(Extracted records)
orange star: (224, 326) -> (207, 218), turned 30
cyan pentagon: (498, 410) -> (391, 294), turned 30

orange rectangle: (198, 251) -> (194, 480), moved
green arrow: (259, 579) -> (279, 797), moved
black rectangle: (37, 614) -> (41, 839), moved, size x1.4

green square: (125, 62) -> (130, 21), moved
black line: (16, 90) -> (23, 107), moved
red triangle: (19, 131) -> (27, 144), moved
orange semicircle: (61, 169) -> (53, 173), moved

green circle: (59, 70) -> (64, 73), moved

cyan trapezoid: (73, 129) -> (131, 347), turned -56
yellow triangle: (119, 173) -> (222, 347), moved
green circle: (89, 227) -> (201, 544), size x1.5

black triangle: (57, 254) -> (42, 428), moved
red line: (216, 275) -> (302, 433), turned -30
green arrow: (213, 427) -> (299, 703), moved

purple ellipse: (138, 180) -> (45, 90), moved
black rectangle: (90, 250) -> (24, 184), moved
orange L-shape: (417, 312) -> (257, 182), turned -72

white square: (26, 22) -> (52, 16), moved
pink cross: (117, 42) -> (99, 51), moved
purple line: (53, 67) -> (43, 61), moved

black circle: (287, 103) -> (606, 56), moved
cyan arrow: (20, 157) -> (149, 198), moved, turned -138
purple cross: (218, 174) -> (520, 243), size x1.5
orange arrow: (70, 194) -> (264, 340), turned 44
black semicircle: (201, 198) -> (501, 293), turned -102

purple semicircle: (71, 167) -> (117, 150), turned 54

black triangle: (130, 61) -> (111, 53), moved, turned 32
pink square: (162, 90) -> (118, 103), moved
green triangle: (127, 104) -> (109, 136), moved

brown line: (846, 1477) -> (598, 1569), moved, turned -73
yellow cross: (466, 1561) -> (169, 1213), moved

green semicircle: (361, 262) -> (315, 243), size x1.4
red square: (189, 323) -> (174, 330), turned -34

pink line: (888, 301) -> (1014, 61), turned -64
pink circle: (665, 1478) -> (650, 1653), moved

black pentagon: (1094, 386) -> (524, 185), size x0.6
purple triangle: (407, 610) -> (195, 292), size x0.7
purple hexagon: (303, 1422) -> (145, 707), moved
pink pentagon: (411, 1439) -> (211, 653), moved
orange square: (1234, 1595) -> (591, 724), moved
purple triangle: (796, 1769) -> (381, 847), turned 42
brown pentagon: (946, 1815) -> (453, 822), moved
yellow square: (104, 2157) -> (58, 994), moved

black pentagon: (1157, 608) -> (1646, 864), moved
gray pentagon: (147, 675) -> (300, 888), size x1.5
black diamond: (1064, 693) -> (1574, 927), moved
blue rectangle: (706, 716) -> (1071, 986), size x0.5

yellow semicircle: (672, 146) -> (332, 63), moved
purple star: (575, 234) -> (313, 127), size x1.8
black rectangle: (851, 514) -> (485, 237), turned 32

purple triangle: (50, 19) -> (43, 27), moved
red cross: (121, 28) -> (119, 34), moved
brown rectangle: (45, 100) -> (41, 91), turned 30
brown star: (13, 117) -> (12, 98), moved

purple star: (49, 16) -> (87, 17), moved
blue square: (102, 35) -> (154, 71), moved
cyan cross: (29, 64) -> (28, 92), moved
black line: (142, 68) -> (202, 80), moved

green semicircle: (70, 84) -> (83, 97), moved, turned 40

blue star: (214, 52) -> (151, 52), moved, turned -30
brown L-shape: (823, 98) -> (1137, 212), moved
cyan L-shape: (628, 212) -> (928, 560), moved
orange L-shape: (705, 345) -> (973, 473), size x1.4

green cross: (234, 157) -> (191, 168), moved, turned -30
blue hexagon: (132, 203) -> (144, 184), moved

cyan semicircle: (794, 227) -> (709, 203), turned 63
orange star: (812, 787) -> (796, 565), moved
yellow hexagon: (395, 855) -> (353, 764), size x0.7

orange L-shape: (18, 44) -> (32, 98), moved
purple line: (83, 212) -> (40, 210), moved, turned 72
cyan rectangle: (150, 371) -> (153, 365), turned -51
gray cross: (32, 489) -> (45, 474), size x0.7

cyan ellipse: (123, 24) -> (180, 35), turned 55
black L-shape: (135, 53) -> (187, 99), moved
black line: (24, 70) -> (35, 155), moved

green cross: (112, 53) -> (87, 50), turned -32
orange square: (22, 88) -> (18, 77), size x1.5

(Task instructions)
Show the lines of the records above that mention "hexagon".

(Result for this task)
purple hexagon: (303, 1422) -> (145, 707), moved
blue hexagon: (132, 203) -> (144, 184), moved
yellow hexagon: (395, 855) -> (353, 764), size x0.7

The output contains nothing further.